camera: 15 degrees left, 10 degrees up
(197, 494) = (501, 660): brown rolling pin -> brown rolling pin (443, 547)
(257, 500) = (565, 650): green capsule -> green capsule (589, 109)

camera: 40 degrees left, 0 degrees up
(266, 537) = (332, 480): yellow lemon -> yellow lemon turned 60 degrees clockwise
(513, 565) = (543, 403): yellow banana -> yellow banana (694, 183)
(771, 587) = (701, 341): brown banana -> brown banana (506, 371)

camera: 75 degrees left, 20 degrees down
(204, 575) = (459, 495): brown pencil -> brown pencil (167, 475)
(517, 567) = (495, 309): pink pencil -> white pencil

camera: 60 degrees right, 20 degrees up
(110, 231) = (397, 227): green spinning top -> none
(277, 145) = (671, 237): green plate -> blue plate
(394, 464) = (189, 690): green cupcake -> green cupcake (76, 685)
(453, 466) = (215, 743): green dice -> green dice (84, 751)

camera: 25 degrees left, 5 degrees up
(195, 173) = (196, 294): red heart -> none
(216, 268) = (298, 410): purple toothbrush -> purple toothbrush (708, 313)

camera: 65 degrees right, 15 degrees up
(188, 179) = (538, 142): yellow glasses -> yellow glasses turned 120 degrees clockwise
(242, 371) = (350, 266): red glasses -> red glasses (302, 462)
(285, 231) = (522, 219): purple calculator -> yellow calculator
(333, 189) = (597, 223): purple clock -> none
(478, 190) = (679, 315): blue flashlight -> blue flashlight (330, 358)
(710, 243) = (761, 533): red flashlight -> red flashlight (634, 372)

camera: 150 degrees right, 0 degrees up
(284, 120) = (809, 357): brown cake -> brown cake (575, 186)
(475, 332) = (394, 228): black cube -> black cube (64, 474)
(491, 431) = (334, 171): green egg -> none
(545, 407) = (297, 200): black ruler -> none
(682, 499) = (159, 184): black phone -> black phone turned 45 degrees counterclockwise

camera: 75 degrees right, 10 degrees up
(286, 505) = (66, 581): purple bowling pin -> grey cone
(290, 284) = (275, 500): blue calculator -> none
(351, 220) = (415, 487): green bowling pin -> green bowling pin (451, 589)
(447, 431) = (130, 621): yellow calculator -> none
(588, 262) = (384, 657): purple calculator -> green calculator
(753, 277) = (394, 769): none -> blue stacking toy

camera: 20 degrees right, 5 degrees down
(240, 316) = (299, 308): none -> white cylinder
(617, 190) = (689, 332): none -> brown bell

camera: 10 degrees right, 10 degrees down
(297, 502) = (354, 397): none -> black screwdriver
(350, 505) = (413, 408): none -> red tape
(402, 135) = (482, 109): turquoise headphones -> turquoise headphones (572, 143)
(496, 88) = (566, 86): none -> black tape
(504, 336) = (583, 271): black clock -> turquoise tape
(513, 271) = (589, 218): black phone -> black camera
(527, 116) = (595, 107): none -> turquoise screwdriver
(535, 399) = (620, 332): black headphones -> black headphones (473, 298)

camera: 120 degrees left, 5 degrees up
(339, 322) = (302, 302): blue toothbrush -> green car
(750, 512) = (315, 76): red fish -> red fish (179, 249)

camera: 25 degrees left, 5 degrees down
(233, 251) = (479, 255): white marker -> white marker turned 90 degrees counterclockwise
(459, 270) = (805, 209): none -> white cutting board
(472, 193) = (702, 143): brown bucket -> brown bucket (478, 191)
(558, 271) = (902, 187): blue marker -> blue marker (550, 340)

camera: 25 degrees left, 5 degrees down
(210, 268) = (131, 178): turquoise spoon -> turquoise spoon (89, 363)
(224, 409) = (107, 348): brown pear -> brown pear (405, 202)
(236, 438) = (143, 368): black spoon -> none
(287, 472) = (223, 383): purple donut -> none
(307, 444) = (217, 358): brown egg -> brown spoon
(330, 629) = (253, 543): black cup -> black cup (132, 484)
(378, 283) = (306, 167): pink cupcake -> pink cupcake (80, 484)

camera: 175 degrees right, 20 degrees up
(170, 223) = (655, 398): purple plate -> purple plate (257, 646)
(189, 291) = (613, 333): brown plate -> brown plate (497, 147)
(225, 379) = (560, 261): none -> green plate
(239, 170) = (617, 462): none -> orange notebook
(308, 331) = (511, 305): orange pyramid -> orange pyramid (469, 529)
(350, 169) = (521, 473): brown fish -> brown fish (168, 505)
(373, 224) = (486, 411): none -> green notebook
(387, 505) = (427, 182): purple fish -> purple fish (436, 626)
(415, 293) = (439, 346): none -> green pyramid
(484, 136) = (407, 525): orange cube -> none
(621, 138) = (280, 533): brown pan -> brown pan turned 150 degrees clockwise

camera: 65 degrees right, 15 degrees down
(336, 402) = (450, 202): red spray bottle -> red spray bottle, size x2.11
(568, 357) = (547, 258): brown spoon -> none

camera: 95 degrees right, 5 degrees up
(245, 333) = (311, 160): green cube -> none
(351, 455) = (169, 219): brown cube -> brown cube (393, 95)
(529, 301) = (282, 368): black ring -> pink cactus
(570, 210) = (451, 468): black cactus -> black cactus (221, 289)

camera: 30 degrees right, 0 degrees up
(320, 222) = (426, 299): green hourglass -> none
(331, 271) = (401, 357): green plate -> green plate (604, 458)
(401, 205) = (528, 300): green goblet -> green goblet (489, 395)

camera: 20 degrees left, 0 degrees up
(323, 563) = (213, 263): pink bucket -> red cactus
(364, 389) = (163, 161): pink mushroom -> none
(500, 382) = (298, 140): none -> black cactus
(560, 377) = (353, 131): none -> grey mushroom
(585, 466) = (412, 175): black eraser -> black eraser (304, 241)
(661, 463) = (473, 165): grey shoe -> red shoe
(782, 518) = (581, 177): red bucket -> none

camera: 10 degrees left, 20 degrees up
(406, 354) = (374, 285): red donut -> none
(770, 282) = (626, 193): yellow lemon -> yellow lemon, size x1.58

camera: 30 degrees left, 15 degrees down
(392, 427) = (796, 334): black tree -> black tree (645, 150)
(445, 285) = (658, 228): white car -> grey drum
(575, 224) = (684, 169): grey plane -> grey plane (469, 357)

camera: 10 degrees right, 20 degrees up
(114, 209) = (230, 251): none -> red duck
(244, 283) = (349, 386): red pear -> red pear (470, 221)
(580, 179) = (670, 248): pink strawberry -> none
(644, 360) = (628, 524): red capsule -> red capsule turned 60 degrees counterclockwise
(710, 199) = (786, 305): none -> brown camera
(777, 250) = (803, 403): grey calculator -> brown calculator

════════════════

WHAT TO WORK ON ▸ Your answer should be the exact lines above from the one with "(782, 518) = (581, 177): red bucket -> none" through the one with "(575, 224) = (684, 169): grey", both included, and nothing besides.

TASK RESPONSE ▸
(782, 518) = (581, 177): red bucket -> none

camera: 10 degrees left, 20 degrees up
(406, 354) = (374, 285): red donut -> none
(770, 282) = (626, 193): yellow lemon -> yellow lemon, size x1.58

camera: 30 degrees left, 15 degrees down
(392, 427) = (796, 334): black tree -> black tree (645, 150)
(445, 285) = (658, 228): white car -> grey drum
(575, 224) = (684, 169): grey plane -> grey plane (469, 357)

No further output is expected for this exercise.